◆ What you are asked to do ◆
Transcribe only the lines of the listing below from the one holding "U27: NOT 74HC04 (in T18, out T19) -> none" through the one holding "D1: none -> schottky 1N5819 (A RC, K LED)", inclusive, without any change.

◆ Data to process ◆
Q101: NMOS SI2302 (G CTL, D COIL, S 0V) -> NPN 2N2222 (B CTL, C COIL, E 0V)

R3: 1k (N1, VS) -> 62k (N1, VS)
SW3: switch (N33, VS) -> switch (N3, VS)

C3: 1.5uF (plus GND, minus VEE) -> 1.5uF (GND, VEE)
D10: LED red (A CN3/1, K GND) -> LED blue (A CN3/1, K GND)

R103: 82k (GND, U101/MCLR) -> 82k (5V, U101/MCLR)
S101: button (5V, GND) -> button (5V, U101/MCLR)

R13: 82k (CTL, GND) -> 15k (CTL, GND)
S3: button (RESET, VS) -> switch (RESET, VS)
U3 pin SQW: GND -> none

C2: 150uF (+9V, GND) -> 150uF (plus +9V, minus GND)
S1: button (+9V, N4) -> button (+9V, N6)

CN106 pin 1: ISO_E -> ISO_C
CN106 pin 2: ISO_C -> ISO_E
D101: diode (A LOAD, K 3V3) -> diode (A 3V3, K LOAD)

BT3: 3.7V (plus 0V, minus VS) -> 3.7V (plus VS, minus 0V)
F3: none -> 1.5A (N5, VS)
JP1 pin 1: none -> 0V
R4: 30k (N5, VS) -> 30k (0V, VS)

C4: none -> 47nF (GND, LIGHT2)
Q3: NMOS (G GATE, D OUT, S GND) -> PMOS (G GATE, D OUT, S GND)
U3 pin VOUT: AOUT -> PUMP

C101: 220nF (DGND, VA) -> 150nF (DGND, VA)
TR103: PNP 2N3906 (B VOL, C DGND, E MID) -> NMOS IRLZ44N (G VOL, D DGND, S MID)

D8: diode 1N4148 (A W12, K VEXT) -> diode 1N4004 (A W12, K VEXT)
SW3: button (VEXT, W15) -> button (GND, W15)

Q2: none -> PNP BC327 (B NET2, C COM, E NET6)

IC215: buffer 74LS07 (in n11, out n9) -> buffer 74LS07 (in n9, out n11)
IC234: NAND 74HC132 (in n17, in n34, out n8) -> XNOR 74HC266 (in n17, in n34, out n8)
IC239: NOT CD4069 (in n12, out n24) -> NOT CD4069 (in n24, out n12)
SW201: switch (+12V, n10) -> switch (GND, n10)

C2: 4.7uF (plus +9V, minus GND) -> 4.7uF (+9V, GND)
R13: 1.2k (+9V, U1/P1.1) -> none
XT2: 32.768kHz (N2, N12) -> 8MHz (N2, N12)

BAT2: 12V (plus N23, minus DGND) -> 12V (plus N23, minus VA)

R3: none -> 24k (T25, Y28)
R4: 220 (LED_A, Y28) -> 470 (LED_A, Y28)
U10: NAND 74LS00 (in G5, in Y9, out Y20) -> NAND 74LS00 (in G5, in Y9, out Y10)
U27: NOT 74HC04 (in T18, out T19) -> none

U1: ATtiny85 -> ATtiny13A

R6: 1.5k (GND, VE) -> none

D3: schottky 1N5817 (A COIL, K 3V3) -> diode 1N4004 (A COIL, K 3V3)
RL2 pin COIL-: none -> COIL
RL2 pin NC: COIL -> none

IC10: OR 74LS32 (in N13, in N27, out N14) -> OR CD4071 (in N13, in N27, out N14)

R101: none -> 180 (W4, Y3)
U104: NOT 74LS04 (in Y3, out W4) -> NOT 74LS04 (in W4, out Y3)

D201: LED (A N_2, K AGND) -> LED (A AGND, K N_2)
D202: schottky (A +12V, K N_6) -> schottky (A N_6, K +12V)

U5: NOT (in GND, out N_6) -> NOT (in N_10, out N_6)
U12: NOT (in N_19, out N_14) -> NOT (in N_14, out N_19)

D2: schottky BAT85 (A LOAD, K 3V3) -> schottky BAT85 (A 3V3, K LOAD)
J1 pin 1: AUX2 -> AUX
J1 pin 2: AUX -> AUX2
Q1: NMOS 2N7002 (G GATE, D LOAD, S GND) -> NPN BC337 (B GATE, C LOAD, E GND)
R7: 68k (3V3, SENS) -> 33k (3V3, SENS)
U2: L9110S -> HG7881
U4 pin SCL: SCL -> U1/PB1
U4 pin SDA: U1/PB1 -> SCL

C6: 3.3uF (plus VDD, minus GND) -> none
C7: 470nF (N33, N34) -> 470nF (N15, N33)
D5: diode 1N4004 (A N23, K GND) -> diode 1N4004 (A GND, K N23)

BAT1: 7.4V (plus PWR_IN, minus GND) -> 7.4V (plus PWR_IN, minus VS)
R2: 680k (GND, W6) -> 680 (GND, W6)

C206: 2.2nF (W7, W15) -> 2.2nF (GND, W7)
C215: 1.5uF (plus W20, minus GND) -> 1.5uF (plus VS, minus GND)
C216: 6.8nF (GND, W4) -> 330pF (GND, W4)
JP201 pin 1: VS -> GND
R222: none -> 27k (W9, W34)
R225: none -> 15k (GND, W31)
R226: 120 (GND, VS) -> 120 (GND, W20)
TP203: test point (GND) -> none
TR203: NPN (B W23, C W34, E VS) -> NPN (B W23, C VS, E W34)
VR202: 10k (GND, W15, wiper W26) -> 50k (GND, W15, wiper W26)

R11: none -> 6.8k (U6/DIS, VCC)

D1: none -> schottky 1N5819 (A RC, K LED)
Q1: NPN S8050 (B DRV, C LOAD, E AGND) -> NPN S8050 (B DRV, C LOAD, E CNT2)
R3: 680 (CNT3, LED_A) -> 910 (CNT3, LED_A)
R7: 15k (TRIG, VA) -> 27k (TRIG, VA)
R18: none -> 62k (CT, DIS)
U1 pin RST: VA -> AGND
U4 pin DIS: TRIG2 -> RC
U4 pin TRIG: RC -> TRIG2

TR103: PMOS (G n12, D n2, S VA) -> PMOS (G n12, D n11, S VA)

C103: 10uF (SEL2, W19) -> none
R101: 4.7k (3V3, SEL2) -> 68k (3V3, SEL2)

◆ The completed task ◆
U27: NOT 74HC04 (in T18, out T19) -> none

U1: ATtiny85 -> ATtiny13A

R6: 1.5k (GND, VE) -> none

D3: schottky 1N5817 (A COIL, K 3V3) -> diode 1N4004 (A COIL, K 3V3)
RL2 pin COIL-: none -> COIL
RL2 pin NC: COIL -> none

IC10: OR 74LS32 (in N13, in N27, out N14) -> OR CD4071 (in N13, in N27, out N14)

R101: none -> 180 (W4, Y3)
U104: NOT 74LS04 (in Y3, out W4) -> NOT 74LS04 (in W4, out Y3)

D201: LED (A N_2, K AGND) -> LED (A AGND, K N_2)
D202: schottky (A +12V, K N_6) -> schottky (A N_6, K +12V)

U5: NOT (in GND, out N_6) -> NOT (in N_10, out N_6)
U12: NOT (in N_19, out N_14) -> NOT (in N_14, out N_19)

D2: schottky BAT85 (A LOAD, K 3V3) -> schottky BAT85 (A 3V3, K LOAD)
J1 pin 1: AUX2 -> AUX
J1 pin 2: AUX -> AUX2
Q1: NMOS 2N7002 (G GATE, D LOAD, S GND) -> NPN BC337 (B GATE, C LOAD, E GND)
R7: 68k (3V3, SENS) -> 33k (3V3, SENS)
U2: L9110S -> HG7881
U4 pin SCL: SCL -> U1/PB1
U4 pin SDA: U1/PB1 -> SCL

C6: 3.3uF (plus VDD, minus GND) -> none
C7: 470nF (N33, N34) -> 470nF (N15, N33)
D5: diode 1N4004 (A N23, K GND) -> diode 1N4004 (A GND, K N23)

BAT1: 7.4V (plus PWR_IN, minus GND) -> 7.4V (plus PWR_IN, minus VS)
R2: 680k (GND, W6) -> 680 (GND, W6)

C206: 2.2nF (W7, W15) -> 2.2nF (GND, W7)
C215: 1.5uF (plus W20, minus GND) -> 1.5uF (plus VS, minus GND)
C216: 6.8nF (GND, W4) -> 330pF (GND, W4)
JP201 pin 1: VS -> GND
R222: none -> 27k (W9, W34)
R225: none -> 15k (GND, W31)
R226: 120 (GND, VS) -> 120 (GND, W20)
TP203: test point (GND) -> none
TR203: NPN (B W23, C W34, E VS) -> NPN (B W23, C VS, E W34)
VR202: 10k (GND, W15, wiper W26) -> 50k (GND, W15, wiper W26)

R11: none -> 6.8k (U6/DIS, VCC)

D1: none -> schottky 1N5819 (A RC, K LED)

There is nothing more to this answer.